**Source material**:
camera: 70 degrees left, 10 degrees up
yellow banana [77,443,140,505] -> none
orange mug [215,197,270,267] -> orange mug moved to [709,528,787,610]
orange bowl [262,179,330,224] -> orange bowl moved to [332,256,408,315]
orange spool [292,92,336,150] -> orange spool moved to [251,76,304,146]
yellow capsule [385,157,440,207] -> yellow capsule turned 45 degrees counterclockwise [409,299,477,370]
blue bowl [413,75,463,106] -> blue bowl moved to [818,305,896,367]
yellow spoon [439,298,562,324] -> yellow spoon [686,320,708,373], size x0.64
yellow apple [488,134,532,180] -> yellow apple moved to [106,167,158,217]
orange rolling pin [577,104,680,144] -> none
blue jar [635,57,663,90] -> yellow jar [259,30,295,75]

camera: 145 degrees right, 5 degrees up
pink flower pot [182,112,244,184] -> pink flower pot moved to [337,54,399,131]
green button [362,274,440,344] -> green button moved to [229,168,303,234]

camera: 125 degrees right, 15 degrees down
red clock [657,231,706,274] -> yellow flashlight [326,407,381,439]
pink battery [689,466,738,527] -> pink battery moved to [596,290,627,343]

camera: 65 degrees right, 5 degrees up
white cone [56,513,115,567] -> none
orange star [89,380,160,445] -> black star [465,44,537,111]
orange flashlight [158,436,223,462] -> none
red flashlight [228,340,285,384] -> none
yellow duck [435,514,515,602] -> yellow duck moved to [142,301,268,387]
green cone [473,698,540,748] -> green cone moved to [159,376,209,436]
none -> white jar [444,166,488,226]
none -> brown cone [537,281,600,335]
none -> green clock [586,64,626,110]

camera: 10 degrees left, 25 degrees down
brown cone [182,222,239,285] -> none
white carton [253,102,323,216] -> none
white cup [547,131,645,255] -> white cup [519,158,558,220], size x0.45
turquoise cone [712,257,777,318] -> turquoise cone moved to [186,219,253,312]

**Task to complete**:
Report every line of the material above in which "blue" appears.

**Exercise output**:
blue bowl [413,75,463,106] -> blue bowl moved to [818,305,896,367]
blue jar [635,57,663,90] -> yellow jar [259,30,295,75]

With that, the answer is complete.